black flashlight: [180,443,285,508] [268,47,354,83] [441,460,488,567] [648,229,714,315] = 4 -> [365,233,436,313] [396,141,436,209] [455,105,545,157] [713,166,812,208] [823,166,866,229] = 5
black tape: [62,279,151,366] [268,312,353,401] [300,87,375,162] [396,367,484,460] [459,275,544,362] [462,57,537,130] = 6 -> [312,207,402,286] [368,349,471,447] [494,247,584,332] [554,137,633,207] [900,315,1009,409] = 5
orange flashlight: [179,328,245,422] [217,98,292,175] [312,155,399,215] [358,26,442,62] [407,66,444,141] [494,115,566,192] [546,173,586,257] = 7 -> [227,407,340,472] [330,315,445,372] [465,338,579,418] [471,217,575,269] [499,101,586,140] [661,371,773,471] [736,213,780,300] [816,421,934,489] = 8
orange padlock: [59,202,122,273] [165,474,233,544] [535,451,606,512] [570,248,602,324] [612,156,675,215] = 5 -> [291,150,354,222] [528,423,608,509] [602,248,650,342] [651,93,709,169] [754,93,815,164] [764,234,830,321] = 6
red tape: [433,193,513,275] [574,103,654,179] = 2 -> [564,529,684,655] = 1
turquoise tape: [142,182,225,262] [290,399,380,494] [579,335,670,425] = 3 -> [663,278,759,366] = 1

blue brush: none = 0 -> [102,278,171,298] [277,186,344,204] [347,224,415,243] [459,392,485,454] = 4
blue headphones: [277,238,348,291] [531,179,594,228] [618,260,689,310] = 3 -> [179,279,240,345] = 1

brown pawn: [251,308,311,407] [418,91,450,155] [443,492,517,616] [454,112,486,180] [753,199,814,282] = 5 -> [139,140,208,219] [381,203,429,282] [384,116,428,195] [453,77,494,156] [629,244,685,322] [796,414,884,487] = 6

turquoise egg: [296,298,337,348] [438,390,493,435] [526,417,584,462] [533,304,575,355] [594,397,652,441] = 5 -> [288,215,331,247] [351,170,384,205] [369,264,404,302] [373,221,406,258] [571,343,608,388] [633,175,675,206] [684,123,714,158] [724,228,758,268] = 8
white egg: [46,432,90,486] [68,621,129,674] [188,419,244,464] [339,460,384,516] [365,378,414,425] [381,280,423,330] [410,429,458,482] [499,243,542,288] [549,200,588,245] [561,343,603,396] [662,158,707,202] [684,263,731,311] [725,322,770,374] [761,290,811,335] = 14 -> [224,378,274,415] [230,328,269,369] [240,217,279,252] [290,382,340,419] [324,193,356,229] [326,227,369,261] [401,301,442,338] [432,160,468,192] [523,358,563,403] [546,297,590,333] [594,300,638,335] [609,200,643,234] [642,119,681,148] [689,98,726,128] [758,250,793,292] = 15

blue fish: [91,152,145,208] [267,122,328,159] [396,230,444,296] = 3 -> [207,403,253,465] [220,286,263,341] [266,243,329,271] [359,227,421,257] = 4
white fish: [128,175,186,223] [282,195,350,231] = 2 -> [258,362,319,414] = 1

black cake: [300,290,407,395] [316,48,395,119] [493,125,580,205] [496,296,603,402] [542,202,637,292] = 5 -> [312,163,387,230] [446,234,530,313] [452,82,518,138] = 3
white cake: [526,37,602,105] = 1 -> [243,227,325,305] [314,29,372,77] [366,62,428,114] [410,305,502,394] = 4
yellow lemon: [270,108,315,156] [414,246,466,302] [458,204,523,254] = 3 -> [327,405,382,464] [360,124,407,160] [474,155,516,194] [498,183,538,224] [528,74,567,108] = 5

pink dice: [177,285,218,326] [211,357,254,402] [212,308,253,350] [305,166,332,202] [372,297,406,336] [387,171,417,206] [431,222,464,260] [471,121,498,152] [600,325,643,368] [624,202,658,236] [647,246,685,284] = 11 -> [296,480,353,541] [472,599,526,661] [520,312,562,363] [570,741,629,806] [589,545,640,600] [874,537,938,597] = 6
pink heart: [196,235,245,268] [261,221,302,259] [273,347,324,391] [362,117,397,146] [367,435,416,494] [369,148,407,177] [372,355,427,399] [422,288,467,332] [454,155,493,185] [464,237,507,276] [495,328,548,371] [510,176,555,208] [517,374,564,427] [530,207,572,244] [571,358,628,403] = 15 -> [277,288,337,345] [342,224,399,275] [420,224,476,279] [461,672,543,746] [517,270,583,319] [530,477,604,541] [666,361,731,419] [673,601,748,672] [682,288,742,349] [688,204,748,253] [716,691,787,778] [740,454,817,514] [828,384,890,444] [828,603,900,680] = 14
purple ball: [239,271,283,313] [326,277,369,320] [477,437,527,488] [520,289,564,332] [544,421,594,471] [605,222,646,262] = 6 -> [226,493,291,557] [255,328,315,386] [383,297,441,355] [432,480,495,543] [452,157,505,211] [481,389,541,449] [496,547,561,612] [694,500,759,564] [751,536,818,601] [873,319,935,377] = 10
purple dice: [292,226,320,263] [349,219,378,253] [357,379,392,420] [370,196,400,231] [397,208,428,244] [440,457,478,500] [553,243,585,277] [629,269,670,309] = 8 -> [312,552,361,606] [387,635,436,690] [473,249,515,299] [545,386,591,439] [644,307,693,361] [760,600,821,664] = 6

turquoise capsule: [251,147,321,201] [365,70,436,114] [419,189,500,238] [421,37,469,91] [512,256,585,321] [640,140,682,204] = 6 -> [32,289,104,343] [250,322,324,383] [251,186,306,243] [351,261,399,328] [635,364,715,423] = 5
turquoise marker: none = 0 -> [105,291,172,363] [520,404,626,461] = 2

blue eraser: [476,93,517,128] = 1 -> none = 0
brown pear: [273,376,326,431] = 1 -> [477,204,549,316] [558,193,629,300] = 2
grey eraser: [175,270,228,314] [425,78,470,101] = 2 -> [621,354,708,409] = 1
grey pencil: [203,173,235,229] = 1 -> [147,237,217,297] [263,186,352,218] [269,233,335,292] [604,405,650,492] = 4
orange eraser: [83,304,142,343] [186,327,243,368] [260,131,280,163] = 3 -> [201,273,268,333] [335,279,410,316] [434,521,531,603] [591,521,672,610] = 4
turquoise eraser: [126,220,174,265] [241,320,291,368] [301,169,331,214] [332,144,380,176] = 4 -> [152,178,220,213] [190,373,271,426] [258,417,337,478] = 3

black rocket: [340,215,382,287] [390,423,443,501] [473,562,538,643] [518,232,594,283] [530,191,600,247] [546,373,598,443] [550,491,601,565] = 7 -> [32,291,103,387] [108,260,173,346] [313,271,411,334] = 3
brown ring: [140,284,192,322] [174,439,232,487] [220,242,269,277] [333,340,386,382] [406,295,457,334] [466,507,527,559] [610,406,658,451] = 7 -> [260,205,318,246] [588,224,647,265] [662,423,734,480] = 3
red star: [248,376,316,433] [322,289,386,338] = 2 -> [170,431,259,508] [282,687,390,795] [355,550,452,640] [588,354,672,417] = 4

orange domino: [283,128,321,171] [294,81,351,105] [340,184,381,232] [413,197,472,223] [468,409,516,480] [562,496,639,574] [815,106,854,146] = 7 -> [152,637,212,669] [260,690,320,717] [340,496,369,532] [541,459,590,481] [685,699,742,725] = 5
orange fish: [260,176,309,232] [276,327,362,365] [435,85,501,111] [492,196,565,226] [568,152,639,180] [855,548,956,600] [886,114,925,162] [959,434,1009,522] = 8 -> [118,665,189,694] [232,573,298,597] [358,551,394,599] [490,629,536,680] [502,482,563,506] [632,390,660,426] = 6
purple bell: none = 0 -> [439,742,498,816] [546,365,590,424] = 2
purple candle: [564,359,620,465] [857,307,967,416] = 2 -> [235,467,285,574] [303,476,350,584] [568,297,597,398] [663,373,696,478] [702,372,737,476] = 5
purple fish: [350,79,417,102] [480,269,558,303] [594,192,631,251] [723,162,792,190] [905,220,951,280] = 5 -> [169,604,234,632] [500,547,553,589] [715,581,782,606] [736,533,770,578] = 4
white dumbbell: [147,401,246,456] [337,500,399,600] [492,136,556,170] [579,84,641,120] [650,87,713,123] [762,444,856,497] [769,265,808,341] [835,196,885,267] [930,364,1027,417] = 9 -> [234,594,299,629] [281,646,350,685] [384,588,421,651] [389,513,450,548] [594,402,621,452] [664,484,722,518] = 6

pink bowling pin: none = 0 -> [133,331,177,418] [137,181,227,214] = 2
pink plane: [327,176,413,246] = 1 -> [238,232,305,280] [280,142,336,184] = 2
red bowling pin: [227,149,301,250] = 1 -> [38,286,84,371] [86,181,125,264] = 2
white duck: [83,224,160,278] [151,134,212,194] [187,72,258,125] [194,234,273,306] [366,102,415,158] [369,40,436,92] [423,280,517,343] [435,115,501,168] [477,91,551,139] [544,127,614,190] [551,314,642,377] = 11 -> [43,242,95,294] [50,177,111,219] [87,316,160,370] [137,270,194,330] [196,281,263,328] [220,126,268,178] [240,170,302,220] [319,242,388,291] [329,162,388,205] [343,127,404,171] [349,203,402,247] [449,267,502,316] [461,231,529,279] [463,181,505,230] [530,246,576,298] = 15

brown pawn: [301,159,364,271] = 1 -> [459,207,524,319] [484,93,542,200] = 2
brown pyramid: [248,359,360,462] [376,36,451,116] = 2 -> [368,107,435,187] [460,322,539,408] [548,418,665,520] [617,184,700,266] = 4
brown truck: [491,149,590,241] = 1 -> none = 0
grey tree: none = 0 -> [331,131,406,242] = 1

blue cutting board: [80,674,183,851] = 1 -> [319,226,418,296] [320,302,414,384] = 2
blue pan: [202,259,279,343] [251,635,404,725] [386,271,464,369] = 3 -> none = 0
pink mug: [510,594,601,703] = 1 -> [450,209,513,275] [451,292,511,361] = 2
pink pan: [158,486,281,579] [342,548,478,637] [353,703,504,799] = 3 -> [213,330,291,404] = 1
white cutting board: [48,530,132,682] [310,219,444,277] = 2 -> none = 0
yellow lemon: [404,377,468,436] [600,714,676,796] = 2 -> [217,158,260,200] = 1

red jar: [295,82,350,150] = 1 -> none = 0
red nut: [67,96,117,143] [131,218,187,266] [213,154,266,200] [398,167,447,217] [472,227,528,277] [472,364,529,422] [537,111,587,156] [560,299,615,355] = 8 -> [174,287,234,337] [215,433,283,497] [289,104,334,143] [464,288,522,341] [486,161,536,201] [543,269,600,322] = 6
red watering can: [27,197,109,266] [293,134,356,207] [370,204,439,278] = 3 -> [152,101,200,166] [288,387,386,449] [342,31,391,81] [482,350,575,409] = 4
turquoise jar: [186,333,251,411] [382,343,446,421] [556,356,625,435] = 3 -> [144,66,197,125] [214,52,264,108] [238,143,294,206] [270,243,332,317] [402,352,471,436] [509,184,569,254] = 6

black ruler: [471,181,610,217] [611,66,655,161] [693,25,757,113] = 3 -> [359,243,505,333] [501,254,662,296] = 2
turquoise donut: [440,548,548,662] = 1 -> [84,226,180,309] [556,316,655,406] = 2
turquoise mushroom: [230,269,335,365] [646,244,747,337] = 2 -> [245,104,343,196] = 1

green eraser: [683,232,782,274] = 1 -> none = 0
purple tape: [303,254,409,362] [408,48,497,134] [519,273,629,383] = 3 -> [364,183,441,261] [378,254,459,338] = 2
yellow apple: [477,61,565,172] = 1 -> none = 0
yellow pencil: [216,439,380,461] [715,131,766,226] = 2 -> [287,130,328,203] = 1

**Task goal:**
Could you repeat exactly the lines in the listing above from the one with "black cake: [300,290,407,395]" down to the one with "yellow lemon: [270,108,315,156]"? Include both of those lines.

**Task result:**
black cake: [300,290,407,395] [316,48,395,119] [493,125,580,205] [496,296,603,402] [542,202,637,292] = 5 -> [312,163,387,230] [446,234,530,313] [452,82,518,138] = 3
white cake: [526,37,602,105] = 1 -> [243,227,325,305] [314,29,372,77] [366,62,428,114] [410,305,502,394] = 4
yellow lemon: [270,108,315,156] [414,246,466,302] [458,204,523,254] = 3 -> [327,405,382,464] [360,124,407,160] [474,155,516,194] [498,183,538,224] [528,74,567,108] = 5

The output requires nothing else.